§ PROBLEM DETAILS: Retype precisely the section of the data that starts at the line containing "BUZZER1 pin IO: RX -> D8" and runs to its final line, ends included.

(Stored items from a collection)
[Start of section]

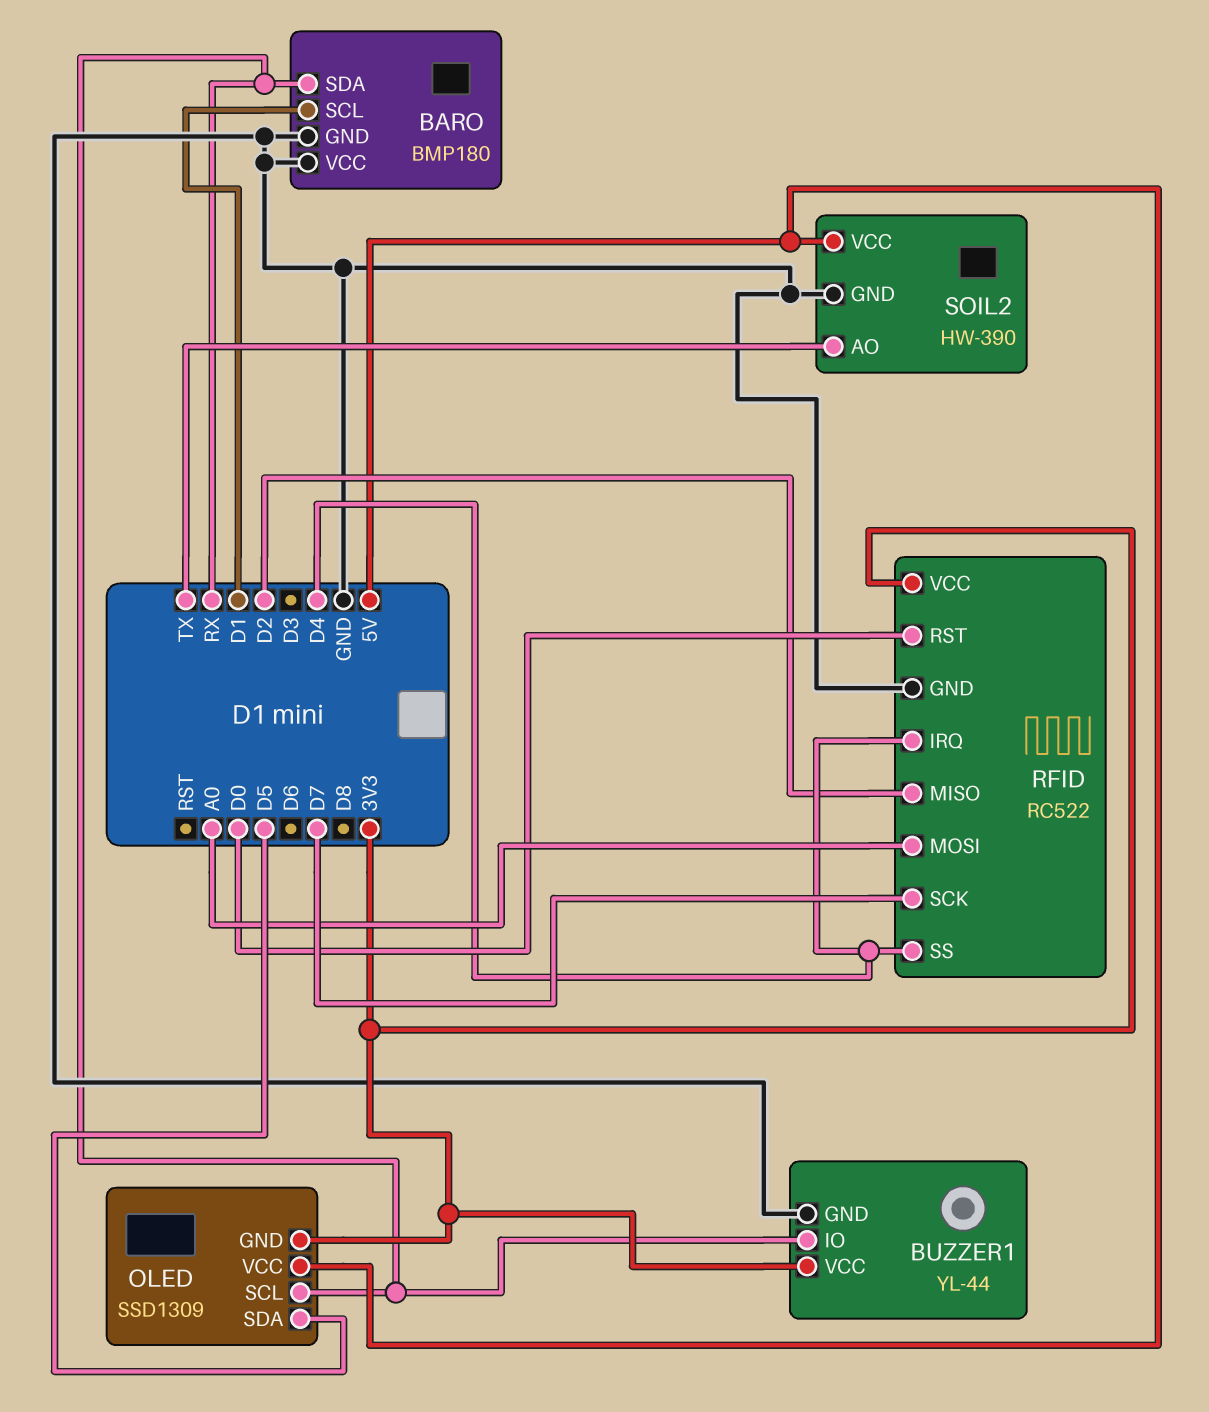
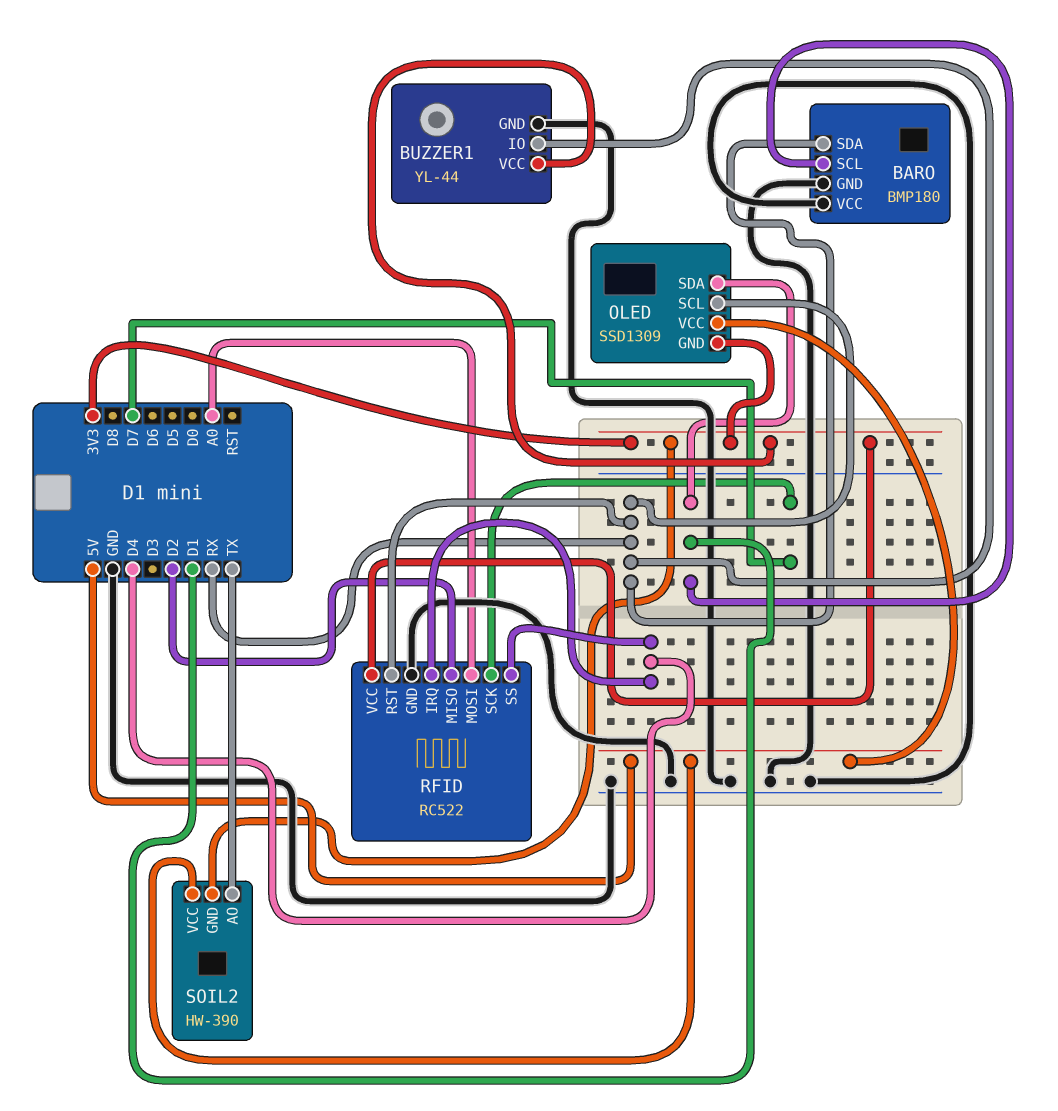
OLED pin SDA: D5 -> D1
RFID pin RST: D0 -> RX
SOIL2 pin GND: GND -> 3V3

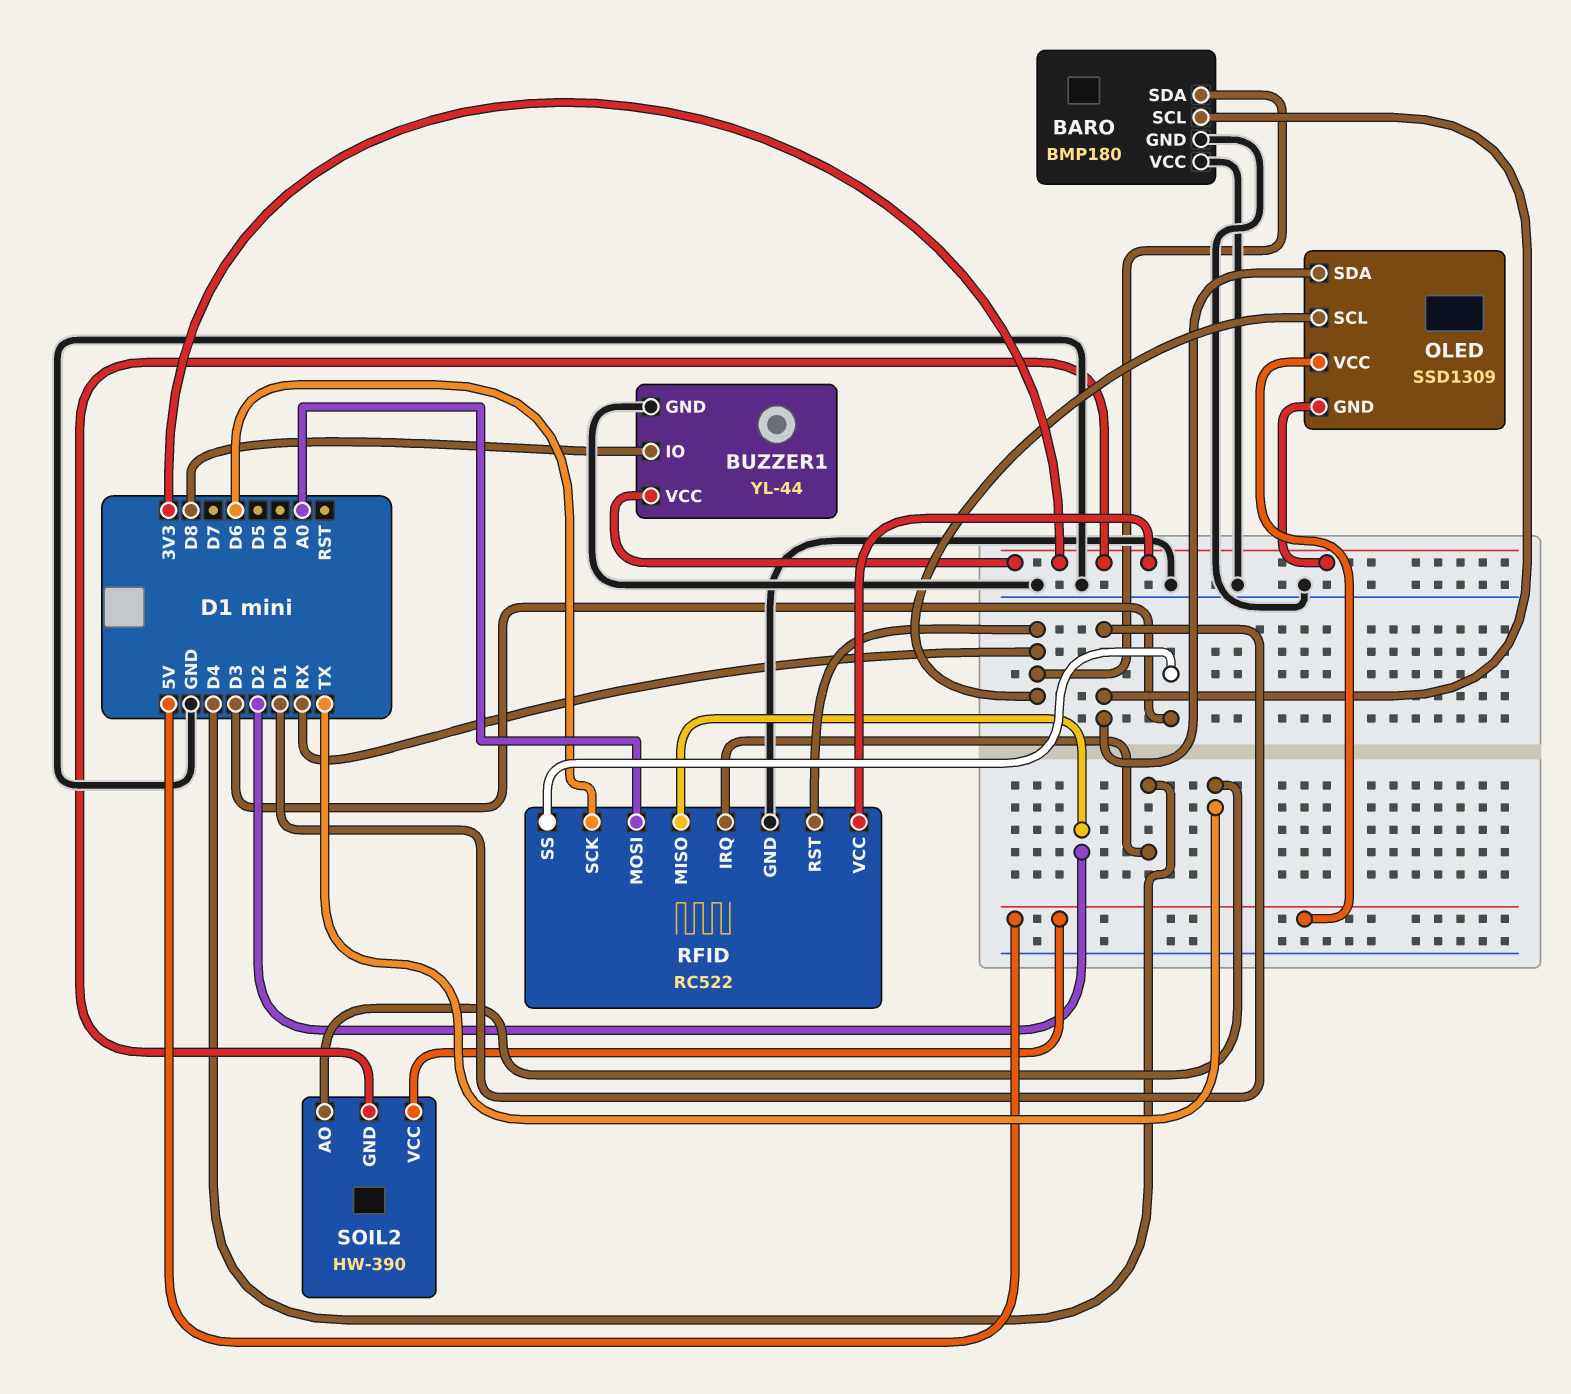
BUZZER1 pin IO: RX -> D8
RFID pin SCK: D7 -> D6
RFID pin SS: D4 -> D3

[End of section]

§ RESULT FOR THIS EXERCISE:
BUZZER1 pin IO: RX -> D8
RFID pin SCK: D7 -> D6
RFID pin SS: D4 -> D3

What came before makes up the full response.